## WORK INSTRUCTIONS
Print the data below exactly, but only the lines from the one containing "second_place: [602, 124]" down to the one containing "second_place: [672, 284]", inclusive.

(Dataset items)
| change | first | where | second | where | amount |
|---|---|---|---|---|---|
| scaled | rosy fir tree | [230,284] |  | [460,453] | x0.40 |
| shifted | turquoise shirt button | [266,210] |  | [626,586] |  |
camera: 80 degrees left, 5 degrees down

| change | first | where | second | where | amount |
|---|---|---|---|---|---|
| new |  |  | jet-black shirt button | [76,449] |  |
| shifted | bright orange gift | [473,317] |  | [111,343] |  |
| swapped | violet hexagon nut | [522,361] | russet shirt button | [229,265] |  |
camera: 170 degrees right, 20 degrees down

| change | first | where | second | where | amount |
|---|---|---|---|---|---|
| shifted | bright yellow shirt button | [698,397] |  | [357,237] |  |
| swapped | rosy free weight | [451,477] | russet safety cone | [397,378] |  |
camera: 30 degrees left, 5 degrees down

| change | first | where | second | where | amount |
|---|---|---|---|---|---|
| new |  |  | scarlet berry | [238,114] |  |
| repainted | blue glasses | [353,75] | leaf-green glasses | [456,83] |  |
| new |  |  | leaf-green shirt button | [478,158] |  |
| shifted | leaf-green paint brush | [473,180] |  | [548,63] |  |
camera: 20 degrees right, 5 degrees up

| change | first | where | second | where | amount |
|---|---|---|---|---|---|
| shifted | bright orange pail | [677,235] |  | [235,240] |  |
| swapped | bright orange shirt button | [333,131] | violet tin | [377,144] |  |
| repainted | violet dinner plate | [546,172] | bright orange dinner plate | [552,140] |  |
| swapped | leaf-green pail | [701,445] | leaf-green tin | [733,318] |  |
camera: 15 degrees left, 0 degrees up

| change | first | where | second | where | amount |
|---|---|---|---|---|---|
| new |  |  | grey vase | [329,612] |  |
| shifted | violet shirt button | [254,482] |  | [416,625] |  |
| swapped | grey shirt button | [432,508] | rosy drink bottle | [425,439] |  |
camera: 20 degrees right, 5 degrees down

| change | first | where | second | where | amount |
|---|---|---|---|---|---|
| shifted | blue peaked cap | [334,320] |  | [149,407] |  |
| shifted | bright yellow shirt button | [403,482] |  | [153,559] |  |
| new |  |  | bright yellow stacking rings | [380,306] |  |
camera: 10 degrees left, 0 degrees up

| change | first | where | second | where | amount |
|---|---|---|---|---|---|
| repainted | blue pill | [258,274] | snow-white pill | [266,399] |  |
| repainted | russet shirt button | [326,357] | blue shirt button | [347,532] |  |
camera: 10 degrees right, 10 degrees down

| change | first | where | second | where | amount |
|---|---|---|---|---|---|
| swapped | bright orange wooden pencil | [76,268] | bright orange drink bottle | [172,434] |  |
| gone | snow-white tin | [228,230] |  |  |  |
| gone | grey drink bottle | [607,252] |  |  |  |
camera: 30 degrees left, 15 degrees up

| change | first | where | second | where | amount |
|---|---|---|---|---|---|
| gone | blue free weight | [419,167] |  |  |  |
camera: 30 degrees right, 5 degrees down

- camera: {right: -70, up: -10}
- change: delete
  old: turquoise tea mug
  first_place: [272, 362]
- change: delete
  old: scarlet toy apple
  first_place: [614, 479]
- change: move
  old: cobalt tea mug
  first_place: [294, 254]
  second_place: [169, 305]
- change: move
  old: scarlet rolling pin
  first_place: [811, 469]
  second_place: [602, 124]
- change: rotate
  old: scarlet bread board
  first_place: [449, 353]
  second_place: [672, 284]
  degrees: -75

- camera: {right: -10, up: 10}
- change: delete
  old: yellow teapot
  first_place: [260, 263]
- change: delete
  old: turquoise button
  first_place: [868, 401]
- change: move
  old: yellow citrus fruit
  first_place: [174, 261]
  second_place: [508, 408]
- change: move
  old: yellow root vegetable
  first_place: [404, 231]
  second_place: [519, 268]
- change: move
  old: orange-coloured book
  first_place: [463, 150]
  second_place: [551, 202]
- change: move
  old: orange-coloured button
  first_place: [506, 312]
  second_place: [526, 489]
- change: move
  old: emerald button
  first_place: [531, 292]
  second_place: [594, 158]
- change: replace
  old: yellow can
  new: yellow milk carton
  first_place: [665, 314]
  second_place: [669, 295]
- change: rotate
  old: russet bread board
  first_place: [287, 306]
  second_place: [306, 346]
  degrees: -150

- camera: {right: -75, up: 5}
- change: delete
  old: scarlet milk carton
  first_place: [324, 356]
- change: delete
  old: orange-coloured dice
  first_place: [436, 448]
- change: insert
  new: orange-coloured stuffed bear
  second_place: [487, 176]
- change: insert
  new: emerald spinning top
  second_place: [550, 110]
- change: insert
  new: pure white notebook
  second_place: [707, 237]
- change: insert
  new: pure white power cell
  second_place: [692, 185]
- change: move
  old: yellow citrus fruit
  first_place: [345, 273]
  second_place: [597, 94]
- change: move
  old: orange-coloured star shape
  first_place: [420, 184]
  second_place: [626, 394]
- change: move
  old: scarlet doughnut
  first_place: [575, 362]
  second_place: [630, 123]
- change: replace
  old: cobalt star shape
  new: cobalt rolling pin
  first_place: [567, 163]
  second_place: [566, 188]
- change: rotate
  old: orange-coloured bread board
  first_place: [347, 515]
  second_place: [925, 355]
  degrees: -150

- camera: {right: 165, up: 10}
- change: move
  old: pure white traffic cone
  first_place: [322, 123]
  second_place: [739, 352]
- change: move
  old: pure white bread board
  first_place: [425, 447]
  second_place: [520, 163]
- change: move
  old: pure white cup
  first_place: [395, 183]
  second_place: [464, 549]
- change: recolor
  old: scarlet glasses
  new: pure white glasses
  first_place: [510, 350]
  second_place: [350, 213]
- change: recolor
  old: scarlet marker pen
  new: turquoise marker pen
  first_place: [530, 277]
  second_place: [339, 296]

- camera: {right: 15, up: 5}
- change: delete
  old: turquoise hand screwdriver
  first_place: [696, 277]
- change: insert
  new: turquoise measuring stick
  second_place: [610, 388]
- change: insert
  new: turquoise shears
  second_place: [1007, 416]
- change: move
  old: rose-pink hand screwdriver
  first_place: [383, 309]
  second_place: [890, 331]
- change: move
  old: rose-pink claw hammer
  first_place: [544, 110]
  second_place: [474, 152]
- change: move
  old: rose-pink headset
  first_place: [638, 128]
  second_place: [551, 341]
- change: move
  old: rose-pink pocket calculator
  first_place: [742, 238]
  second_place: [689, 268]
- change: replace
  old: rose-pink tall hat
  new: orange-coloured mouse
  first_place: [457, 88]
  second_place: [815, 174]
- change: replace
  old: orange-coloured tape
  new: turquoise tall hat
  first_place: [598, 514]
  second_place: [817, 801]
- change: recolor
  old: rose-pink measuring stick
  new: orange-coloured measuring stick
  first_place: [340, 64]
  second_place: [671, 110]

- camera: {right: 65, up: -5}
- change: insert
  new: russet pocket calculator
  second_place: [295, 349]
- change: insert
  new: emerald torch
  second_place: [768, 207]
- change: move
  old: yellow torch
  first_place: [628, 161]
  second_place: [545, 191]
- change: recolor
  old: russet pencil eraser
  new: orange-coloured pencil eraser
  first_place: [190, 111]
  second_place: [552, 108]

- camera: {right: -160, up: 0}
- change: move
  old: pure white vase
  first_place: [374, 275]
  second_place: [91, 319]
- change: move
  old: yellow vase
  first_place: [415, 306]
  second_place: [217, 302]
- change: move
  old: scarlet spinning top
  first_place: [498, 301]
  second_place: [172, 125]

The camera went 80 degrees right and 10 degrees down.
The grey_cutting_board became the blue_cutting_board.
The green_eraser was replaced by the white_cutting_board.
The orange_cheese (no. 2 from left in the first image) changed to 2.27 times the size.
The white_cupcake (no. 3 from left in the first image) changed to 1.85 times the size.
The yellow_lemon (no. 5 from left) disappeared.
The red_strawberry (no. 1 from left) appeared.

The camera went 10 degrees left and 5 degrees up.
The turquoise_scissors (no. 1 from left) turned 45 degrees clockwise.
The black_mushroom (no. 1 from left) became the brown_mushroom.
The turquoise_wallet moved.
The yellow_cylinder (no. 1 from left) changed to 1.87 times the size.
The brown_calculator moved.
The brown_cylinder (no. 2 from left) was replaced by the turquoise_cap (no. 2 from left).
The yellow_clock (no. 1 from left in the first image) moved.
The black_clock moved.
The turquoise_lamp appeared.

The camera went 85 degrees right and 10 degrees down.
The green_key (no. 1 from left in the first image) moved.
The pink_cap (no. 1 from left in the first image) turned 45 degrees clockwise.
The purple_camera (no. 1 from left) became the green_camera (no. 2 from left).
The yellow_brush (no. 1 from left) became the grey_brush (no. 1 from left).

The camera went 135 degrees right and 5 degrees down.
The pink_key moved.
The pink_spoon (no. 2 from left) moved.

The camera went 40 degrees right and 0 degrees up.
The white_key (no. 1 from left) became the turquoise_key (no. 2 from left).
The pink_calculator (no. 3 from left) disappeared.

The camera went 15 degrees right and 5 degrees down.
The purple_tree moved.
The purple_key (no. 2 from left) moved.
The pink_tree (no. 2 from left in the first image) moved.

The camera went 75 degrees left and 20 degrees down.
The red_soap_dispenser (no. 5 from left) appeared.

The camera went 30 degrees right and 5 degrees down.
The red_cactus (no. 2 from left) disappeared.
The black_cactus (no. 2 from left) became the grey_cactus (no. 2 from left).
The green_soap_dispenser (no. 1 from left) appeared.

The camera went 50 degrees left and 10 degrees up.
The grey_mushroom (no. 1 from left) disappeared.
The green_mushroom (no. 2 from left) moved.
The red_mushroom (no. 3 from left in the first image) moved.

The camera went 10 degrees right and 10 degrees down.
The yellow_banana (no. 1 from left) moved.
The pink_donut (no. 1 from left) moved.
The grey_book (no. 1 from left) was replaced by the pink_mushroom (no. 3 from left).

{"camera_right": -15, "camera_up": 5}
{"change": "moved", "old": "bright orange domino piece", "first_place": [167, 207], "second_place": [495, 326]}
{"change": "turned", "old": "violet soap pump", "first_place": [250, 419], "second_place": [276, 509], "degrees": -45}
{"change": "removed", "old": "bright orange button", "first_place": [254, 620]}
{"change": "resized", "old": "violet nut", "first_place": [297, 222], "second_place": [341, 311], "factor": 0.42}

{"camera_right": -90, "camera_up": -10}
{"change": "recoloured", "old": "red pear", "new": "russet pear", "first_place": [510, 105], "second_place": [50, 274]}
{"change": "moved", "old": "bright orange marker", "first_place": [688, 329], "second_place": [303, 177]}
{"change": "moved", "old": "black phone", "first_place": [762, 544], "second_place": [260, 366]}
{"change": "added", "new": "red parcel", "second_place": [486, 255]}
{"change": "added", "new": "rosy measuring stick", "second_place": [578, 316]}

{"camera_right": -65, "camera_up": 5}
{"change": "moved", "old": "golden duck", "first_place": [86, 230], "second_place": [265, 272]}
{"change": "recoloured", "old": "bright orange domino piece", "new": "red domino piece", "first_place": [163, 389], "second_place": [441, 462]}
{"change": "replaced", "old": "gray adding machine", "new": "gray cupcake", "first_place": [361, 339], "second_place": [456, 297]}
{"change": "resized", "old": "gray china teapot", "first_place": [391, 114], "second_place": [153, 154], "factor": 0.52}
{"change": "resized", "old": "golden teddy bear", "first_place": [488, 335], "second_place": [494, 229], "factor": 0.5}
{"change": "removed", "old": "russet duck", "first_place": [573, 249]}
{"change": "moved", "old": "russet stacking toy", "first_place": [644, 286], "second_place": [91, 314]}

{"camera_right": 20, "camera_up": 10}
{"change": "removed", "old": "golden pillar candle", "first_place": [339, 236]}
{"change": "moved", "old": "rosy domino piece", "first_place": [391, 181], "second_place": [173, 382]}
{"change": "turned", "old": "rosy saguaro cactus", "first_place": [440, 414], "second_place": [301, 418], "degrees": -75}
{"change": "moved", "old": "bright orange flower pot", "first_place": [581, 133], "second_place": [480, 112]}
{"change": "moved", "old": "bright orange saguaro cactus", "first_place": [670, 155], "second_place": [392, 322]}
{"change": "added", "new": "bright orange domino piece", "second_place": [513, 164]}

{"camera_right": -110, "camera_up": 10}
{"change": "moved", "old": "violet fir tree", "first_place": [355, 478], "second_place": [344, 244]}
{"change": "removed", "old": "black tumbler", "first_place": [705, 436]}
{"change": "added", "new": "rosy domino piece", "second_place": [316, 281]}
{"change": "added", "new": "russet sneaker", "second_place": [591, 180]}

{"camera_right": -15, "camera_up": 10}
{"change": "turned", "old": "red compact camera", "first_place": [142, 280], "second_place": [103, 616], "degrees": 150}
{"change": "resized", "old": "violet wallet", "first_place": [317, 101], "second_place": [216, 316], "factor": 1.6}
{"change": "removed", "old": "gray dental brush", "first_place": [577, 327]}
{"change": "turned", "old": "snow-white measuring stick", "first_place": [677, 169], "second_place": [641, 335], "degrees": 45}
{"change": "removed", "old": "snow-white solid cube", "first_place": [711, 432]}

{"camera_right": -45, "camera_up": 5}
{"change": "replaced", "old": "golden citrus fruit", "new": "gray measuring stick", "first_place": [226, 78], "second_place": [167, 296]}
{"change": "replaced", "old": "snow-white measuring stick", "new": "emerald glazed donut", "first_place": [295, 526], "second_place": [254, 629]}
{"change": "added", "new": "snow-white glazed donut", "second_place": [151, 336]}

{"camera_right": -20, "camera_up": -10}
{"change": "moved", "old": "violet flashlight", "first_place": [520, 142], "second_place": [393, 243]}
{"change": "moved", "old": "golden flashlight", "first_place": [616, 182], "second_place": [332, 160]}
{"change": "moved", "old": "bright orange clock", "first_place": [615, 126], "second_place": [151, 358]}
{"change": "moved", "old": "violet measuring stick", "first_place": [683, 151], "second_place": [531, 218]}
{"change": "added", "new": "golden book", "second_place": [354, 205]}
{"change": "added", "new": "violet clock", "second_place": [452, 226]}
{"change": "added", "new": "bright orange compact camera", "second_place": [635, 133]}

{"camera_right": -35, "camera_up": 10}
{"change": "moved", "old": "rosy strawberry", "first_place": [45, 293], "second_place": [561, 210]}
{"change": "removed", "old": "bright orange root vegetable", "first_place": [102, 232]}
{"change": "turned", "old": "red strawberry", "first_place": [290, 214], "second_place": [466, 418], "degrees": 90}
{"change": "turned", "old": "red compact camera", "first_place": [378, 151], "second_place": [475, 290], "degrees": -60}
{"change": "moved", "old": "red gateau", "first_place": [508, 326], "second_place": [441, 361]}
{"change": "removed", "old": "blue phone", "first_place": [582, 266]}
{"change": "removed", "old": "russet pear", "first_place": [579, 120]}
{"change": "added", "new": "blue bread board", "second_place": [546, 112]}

## RESPONSE BOX
  second_place: [602, 124]
- change: rotate
  old: scarlet bread board
  first_place: [449, 353]
  second_place: [672, 284]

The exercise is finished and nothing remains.